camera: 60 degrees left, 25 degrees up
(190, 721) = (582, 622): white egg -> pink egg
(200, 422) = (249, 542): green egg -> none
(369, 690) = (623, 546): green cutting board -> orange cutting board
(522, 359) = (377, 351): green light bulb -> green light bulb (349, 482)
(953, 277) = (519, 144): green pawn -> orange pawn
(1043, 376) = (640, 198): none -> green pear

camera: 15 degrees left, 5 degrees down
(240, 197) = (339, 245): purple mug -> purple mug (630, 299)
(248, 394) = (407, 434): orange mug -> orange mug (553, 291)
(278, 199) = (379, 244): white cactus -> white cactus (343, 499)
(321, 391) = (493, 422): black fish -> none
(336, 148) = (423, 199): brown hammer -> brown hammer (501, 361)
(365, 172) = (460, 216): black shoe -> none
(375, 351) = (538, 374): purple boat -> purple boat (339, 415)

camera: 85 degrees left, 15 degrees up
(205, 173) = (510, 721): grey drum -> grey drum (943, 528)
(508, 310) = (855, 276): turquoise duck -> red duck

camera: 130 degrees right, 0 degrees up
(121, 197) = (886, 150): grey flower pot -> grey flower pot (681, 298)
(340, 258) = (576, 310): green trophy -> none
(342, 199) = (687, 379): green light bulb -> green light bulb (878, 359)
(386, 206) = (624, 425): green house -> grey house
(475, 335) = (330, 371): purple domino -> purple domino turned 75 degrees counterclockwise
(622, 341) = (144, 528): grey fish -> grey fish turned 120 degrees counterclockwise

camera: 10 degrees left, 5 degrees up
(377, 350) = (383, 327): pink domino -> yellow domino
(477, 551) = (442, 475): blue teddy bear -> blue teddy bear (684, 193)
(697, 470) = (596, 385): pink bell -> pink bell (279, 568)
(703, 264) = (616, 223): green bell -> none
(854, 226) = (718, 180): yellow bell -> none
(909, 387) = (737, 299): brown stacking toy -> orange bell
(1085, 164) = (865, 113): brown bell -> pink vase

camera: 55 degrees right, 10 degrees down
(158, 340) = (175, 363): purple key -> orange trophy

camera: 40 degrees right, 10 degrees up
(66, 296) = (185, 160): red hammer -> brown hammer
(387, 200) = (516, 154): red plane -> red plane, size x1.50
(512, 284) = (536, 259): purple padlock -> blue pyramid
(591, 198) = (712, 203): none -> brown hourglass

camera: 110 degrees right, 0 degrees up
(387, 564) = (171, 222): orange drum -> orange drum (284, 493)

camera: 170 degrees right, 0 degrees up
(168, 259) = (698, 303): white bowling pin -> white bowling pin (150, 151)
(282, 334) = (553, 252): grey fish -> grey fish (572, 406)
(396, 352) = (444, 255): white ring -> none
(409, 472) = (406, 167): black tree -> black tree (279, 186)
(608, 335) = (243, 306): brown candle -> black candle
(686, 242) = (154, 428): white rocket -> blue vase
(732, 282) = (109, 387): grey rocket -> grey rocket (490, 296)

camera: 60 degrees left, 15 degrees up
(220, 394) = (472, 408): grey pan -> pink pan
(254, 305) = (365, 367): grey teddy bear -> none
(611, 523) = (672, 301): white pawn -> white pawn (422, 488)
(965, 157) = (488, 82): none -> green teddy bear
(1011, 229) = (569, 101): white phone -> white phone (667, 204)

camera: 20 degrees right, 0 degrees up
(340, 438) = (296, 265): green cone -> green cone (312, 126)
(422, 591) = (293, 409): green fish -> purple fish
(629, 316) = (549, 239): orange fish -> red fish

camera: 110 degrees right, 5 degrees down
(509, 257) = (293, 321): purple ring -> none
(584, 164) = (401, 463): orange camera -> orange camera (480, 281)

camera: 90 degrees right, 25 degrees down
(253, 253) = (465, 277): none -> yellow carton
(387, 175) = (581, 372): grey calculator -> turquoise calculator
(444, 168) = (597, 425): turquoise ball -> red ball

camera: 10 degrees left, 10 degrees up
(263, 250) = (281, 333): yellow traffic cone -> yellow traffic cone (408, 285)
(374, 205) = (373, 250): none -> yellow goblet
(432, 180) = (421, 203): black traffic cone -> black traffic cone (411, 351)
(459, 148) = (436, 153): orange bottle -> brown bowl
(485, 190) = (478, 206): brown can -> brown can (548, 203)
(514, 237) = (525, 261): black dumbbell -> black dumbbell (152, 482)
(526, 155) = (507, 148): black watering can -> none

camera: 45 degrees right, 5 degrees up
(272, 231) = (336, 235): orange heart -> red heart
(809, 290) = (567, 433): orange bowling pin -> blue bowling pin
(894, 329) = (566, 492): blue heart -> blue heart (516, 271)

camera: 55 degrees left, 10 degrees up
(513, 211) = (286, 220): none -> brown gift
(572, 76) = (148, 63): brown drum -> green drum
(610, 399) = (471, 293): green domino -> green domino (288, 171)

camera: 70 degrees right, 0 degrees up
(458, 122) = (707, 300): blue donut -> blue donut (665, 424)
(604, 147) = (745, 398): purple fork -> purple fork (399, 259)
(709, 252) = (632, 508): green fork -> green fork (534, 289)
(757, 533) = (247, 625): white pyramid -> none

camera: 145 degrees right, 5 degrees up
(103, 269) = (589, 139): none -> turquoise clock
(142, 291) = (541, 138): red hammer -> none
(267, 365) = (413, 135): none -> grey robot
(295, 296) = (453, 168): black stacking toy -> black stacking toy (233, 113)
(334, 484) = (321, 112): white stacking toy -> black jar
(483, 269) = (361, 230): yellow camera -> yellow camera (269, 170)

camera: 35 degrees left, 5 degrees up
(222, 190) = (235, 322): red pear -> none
::::::::
_ASSIGNED TASK_
From the data above, output only the lines between the line containing "camera: 110 degrees right, 0 degrees up" and the line containing "(509, 257) = (293, 321): purple ring -> none", inclusive, exactly as written.

_ANSWER TO THE PROBLEM_
camera: 110 degrees right, 0 degrees up
(387, 564) = (171, 222): orange drum -> orange drum (284, 493)

camera: 170 degrees right, 0 degrees up
(168, 259) = (698, 303): white bowling pin -> white bowling pin (150, 151)
(282, 334) = (553, 252): grey fish -> grey fish (572, 406)
(396, 352) = (444, 255): white ring -> none
(409, 472) = (406, 167): black tree -> black tree (279, 186)
(608, 335) = (243, 306): brown candle -> black candle
(686, 242) = (154, 428): white rocket -> blue vase
(732, 282) = (109, 387): grey rocket -> grey rocket (490, 296)

camera: 60 degrees left, 15 degrees up
(220, 394) = (472, 408): grey pan -> pink pan
(254, 305) = (365, 367): grey teddy bear -> none
(611, 523) = (672, 301): white pawn -> white pawn (422, 488)
(965, 157) = (488, 82): none -> green teddy bear
(1011, 229) = (569, 101): white phone -> white phone (667, 204)

camera: 20 degrees right, 0 degrees up
(340, 438) = (296, 265): green cone -> green cone (312, 126)
(422, 591) = (293, 409): green fish -> purple fish
(629, 316) = (549, 239): orange fish -> red fish

camera: 110 degrees right, 5 degrees down
(509, 257) = (293, 321): purple ring -> none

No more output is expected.